Problem to work on:
Where the records hold the string "bleu", show the whole line it sits on.

---------------

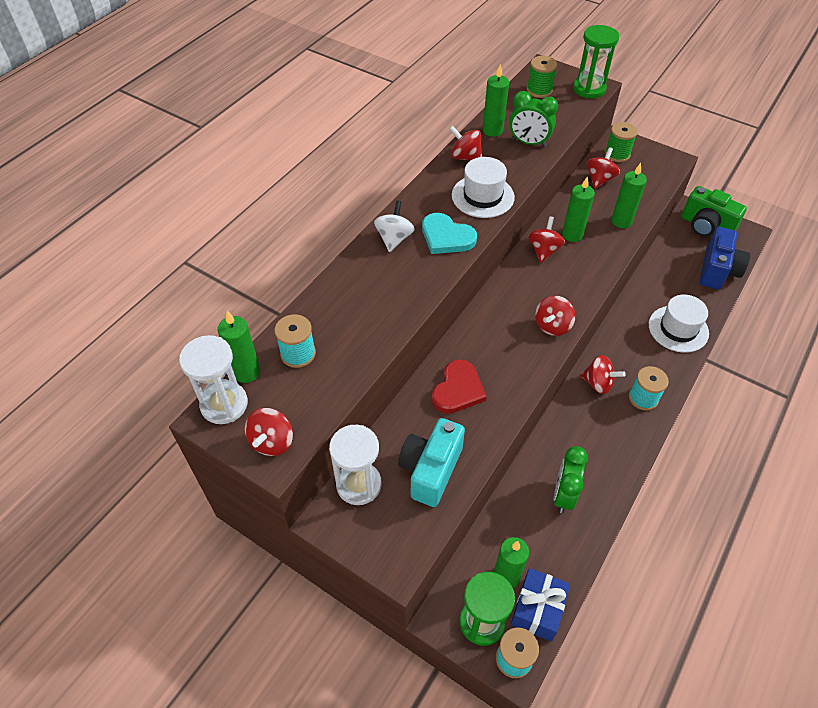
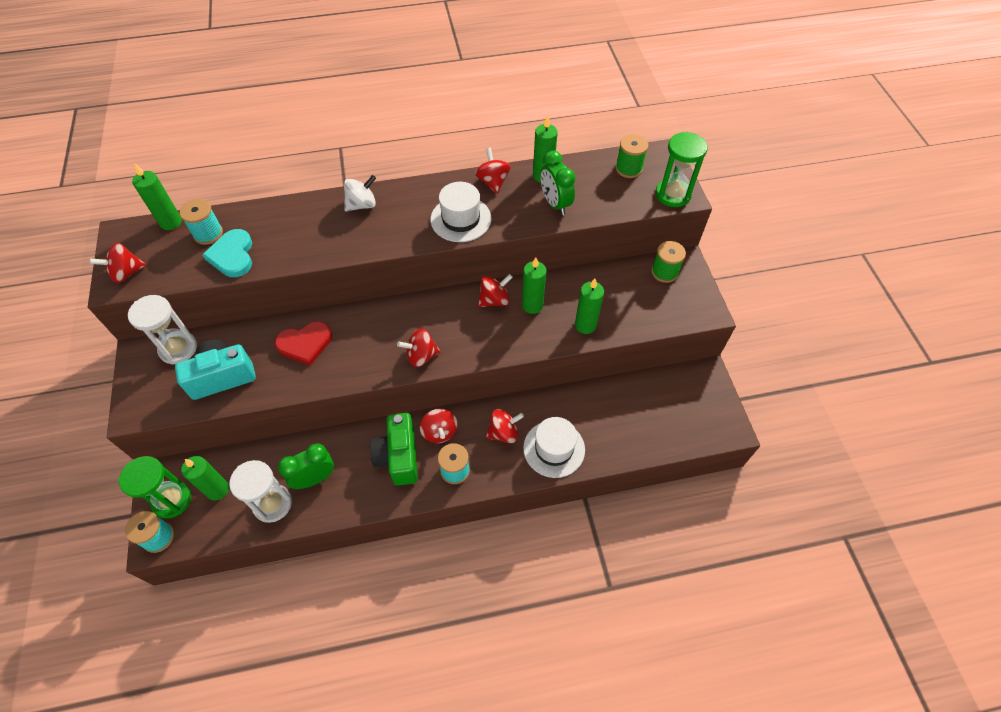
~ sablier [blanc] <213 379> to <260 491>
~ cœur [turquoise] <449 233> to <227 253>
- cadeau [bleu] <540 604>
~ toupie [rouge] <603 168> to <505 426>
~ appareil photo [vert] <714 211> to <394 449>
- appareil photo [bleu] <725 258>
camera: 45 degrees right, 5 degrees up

---------------

Task output:
- cadeau [bleu] <540 604>
- appareil photo [bleu] <725 258>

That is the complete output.